# Task item:
Transcribe the data as written, minus images.

[Start of Attachment]

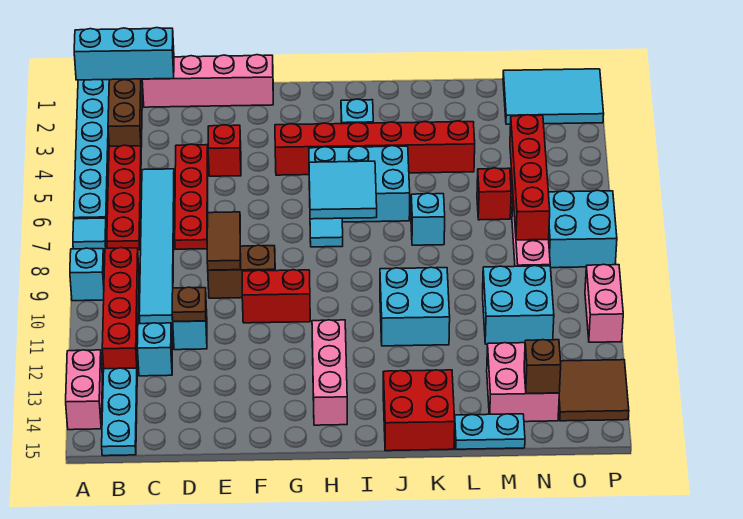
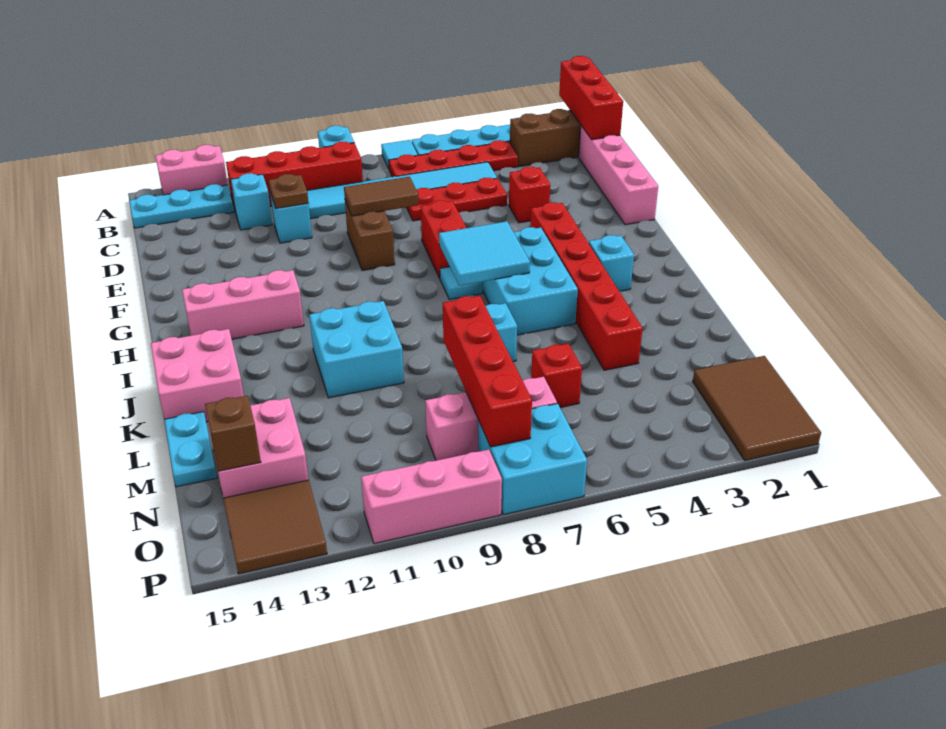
cyan 1x3 brick [74,28,174,80] -> red 1x3 brick [559,56,623,140]
red 1x4 plate [175,144,208,249] -> red 1x3 plate [406,178,507,221]
red 1x2 brick [242,270,310,323] -> red 1x2 brick moved to [421,201,466,278]
red 2x2 brick [383,370,455,451] -> pink 2x2 brick [151,329,244,422]
cyan 2x2 brick [483,266,554,344] -> none
cyan 2x3 tile [503,69,604,124] -> brown 2x3 tile [693,356,821,460]
red 1x4 brick [510,115,550,240] -> red 1x4 brick turned to [443,296,532,447]
pink 1x2 brick [585,264,623,342] -> pink 1x3 brick [361,449,502,544]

[End of Attachment]

# Solution below:
cyan 1x3 brick [74,28,174,80] -> red 1x3 brick [559,56,623,140]
red 1x4 plate [175,144,208,249] -> red 1x3 plate [406,178,507,221]
red 1x2 brick [242,270,310,323] -> red 1x2 brick moved to [421,201,466,278]
red 2x2 brick [383,370,455,451] -> pink 2x2 brick [151,329,244,422]
cyan 2x2 brick [483,266,554,344] -> none
cyan 2x3 tile [503,69,604,124] -> brown 2x3 tile [693,356,821,460]
red 1x4 brick [510,115,550,240] -> red 1x4 brick turned to [443,296,532,447]
pink 1x2 brick [585,264,623,342] -> pink 1x3 brick [361,449,502,544]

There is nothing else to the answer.